▸ Exercise prompt:
Pictures are not part of the copy; repeat everything else in the records exactly.

▸ Records for this task:
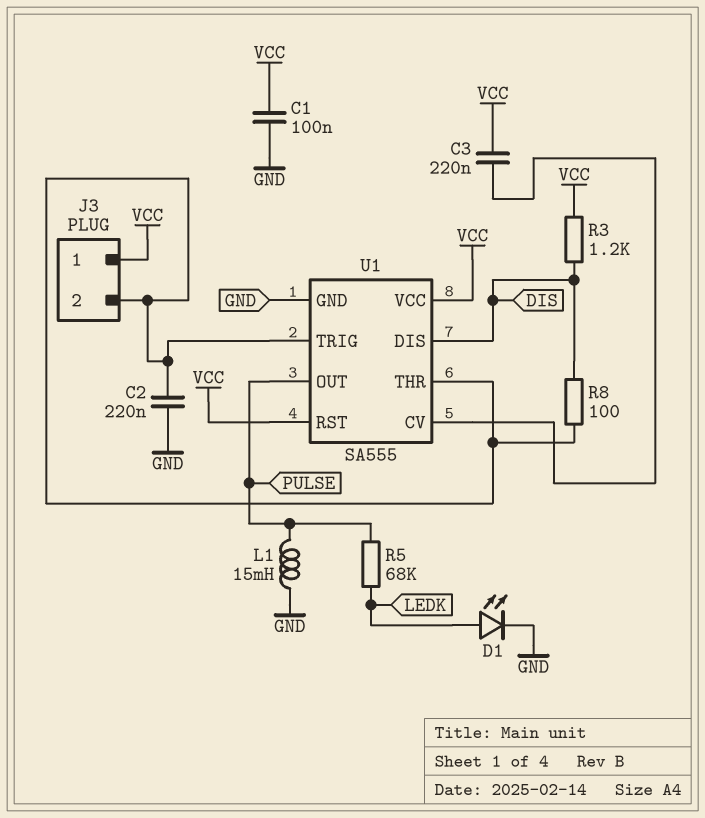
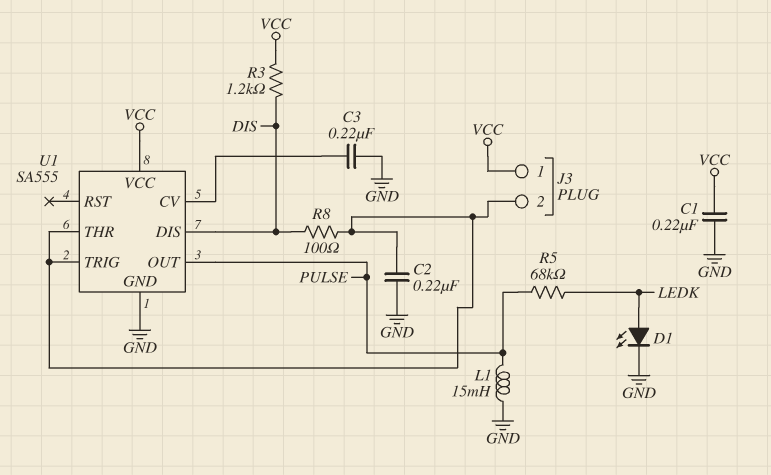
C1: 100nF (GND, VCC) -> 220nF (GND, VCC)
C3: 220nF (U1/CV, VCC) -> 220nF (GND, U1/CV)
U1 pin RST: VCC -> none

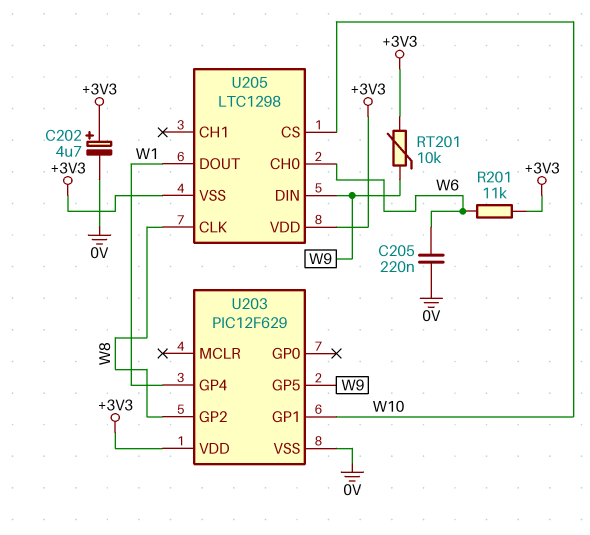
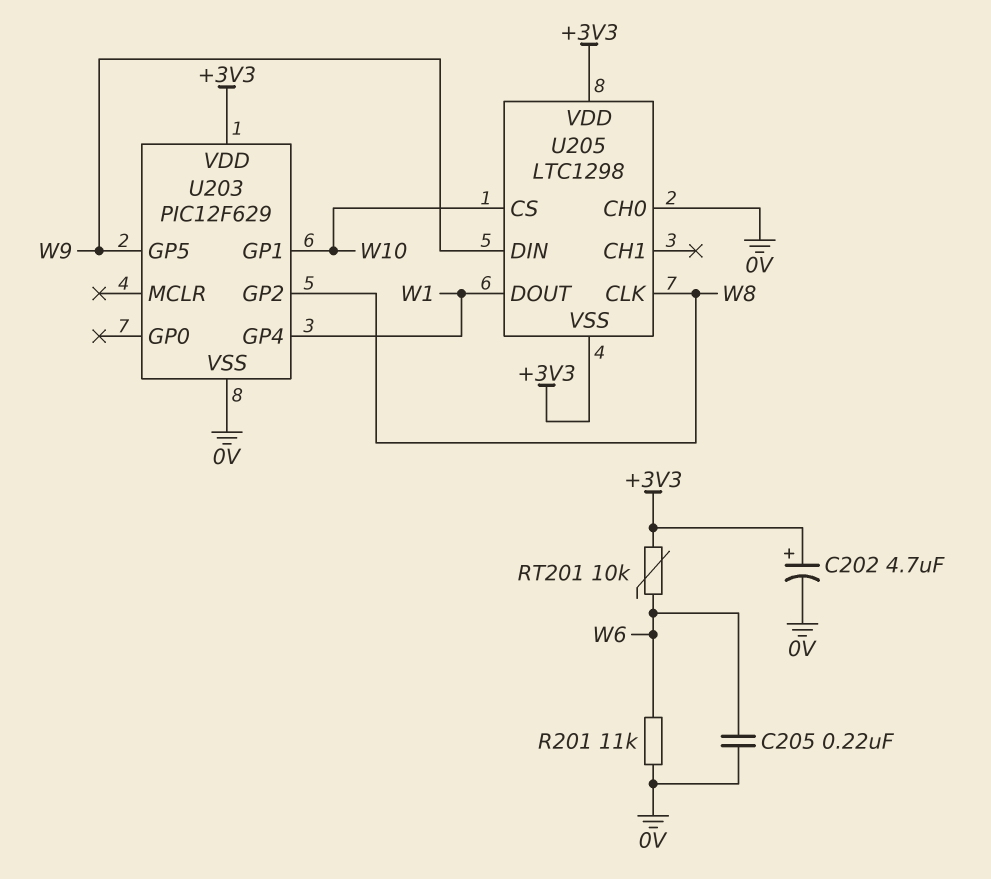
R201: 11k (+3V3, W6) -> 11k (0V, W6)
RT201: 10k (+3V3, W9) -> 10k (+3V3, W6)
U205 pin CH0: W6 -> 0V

▸ Expected answer:
C1: 100nF (GND, VCC) -> 220nF (GND, VCC)
C3: 220nF (U1/CV, VCC) -> 220nF (GND, U1/CV)
U1 pin RST: VCC -> none

R201: 11k (+3V3, W6) -> 11k (0V, W6)
RT201: 10k (+3V3, W9) -> 10k (+3V3, W6)
U205 pin CH0: W6 -> 0V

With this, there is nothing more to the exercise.